═══ STORED DATA ═══
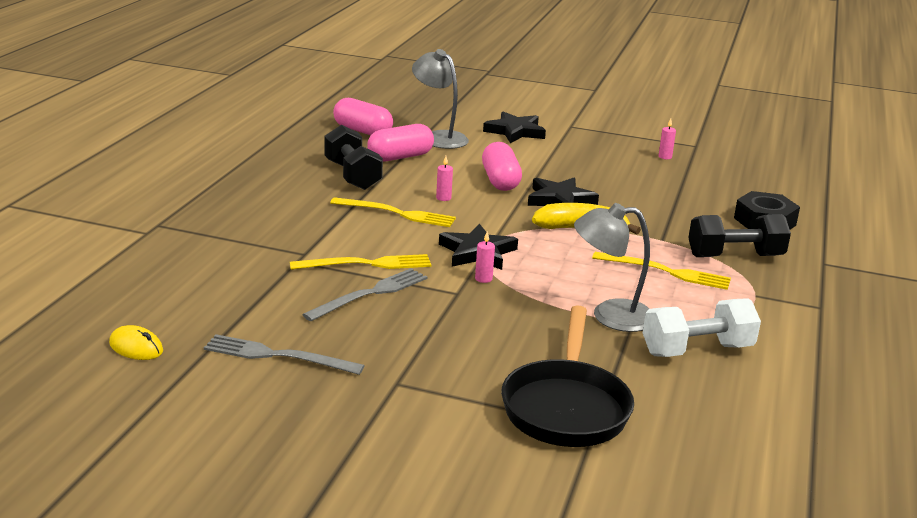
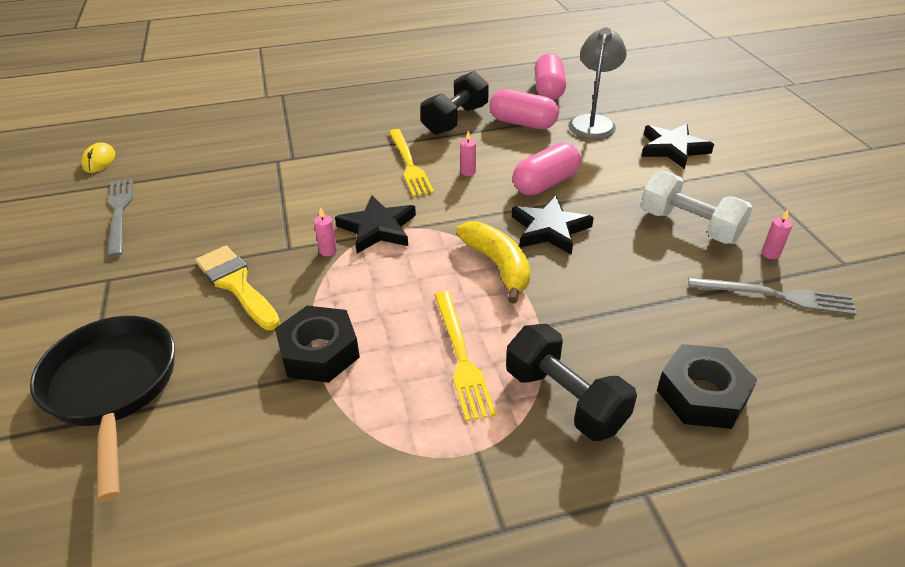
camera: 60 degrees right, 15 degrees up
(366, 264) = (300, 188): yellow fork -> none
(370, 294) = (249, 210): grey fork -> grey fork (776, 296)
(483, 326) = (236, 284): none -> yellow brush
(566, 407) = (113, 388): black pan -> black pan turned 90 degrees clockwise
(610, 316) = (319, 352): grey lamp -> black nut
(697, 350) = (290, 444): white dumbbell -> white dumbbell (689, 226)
═══
═══ STORED DATA ═══
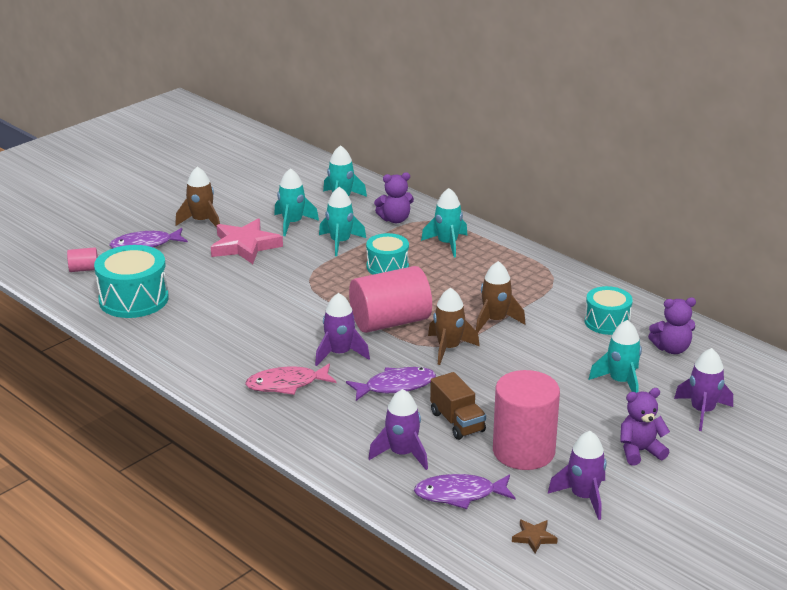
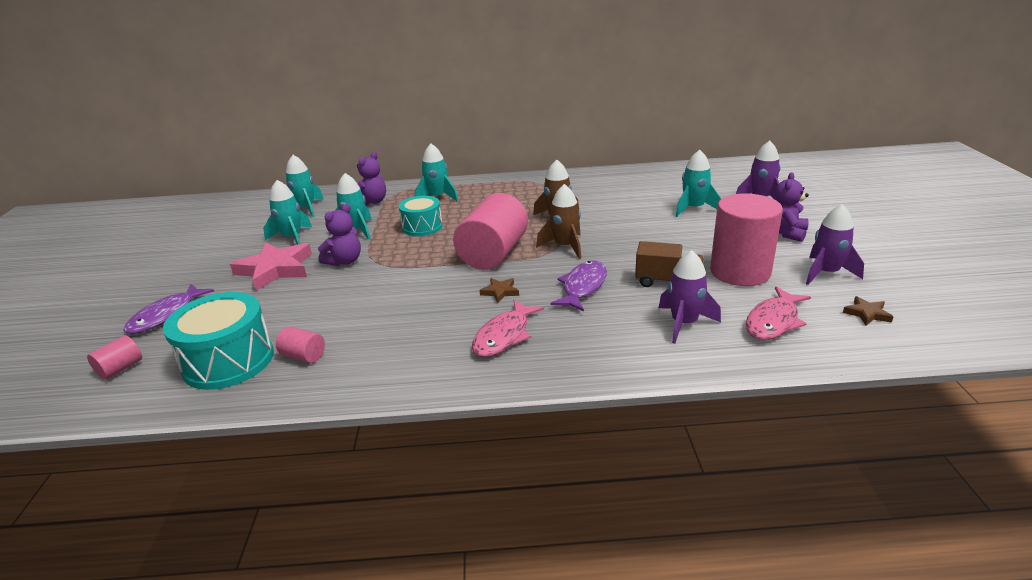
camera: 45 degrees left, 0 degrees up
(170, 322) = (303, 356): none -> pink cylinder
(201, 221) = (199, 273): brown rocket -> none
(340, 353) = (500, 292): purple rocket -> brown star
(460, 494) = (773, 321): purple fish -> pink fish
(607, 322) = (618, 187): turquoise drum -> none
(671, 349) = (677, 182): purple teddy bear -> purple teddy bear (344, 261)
═══
YOUR OBJECTIVE ▸ Determine which lines above include the word "grey", and report those lines in full.

SOLUTION TO THIS PROBLEM ▸
(370, 294) = (249, 210): grey fork -> grey fork (776, 296)
(610, 316) = (319, 352): grey lamp -> black nut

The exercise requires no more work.